Goal of the exercise ::
Which lines of the data contain the string "PROG"? Show each of them.

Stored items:
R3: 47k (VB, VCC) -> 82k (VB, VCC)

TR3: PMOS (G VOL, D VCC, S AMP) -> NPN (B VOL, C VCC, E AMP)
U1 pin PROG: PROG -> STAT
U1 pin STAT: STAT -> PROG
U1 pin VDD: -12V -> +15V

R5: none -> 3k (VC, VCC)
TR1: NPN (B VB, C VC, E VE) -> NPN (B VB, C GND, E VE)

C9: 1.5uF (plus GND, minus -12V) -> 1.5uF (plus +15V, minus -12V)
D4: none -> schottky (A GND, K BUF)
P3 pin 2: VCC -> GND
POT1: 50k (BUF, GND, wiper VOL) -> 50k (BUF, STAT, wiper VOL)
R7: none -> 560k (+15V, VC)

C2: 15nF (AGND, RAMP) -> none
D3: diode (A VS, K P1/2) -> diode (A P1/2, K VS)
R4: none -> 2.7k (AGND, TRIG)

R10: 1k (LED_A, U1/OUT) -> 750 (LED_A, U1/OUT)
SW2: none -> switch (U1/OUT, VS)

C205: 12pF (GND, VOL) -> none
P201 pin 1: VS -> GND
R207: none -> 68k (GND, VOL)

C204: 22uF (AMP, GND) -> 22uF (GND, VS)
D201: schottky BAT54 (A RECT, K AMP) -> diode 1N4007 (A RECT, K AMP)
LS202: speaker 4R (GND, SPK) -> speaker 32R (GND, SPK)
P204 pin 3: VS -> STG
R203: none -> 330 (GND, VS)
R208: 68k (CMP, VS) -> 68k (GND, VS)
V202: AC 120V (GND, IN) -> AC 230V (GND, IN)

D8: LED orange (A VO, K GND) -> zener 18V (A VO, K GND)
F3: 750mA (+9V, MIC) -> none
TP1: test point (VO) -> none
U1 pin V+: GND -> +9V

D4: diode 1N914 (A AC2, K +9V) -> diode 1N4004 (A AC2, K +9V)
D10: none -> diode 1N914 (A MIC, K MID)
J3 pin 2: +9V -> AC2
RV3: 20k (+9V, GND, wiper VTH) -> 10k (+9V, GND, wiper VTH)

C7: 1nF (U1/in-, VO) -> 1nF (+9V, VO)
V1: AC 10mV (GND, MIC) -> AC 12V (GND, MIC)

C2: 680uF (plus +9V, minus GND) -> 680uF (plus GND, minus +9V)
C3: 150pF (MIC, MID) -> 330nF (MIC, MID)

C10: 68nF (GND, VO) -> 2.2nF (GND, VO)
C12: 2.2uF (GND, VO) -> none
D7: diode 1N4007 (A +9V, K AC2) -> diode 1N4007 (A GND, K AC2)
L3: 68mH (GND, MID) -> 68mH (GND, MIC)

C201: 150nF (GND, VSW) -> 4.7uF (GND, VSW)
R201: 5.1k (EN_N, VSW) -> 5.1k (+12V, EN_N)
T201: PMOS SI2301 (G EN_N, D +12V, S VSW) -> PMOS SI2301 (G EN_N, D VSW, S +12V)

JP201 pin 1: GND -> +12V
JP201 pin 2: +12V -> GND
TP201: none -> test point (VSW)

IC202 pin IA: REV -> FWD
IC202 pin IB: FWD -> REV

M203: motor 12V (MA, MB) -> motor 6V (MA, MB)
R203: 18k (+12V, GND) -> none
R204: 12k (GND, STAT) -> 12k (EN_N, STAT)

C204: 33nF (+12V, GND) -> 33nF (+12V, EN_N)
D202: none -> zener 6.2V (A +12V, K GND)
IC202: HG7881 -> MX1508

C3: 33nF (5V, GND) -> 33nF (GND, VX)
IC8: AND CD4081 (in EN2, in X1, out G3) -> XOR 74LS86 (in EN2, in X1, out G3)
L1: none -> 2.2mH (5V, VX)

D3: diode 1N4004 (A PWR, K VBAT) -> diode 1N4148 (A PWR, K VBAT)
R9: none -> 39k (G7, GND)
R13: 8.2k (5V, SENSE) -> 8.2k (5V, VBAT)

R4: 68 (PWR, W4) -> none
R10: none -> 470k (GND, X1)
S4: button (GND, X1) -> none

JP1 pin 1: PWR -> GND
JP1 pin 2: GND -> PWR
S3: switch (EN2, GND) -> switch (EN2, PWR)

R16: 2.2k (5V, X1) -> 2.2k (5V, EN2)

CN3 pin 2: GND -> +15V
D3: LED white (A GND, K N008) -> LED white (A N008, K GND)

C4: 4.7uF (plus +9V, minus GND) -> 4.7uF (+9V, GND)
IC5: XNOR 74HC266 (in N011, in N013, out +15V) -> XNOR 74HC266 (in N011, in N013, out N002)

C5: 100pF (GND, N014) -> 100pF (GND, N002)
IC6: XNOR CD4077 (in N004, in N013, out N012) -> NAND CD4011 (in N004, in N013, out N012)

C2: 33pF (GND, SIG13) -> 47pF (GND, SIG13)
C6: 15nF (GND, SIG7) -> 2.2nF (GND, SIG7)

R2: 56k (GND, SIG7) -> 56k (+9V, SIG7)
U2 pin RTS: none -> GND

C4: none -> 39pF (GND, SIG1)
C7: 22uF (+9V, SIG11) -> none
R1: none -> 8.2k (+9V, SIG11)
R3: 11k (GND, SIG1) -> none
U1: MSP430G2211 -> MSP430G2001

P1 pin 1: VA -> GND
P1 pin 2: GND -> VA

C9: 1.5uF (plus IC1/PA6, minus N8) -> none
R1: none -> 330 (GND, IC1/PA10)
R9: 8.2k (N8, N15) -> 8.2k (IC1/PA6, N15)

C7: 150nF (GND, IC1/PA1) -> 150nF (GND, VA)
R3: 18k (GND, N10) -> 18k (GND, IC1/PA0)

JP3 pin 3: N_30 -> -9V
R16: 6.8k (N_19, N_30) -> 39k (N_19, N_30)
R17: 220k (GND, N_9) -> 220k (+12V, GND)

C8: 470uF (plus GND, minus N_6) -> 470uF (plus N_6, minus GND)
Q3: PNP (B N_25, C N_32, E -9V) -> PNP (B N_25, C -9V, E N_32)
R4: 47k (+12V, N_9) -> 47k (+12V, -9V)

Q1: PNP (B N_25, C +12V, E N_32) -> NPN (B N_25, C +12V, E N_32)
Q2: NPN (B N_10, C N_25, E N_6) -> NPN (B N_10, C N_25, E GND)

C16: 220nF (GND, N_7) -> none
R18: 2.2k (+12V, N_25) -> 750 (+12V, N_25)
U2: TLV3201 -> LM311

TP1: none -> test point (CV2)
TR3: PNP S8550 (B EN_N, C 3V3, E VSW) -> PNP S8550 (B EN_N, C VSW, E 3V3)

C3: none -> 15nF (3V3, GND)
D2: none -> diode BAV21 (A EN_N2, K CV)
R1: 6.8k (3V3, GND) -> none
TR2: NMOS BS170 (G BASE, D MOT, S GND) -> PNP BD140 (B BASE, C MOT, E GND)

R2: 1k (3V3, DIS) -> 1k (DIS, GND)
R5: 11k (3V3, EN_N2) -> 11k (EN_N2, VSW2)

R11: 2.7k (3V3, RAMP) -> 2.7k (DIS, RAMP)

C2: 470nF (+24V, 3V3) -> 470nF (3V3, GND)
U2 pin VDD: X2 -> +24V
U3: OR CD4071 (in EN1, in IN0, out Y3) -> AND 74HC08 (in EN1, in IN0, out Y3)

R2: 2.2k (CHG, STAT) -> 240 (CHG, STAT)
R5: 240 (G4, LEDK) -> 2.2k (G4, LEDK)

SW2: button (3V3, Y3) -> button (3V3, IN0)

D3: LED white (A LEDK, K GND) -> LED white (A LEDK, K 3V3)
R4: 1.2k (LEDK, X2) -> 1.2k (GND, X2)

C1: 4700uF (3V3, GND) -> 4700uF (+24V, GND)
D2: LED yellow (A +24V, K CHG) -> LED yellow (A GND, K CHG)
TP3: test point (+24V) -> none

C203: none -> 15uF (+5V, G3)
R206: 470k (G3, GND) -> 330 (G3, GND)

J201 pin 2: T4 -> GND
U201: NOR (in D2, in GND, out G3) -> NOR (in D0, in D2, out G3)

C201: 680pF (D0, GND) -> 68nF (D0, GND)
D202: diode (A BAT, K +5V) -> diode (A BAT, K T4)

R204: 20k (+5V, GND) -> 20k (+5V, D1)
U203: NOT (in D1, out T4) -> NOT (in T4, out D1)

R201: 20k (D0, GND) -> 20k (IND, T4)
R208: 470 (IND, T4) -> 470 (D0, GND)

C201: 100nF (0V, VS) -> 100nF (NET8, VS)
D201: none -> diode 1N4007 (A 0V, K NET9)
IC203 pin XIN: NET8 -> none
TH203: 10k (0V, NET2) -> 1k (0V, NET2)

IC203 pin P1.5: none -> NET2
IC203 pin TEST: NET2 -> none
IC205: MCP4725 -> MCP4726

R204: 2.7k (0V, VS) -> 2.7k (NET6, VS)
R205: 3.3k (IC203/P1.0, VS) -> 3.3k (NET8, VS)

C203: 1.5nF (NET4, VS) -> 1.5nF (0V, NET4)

Answer box ::
U1 pin PROG: PROG -> STAT
U1 pin STAT: STAT -> PROG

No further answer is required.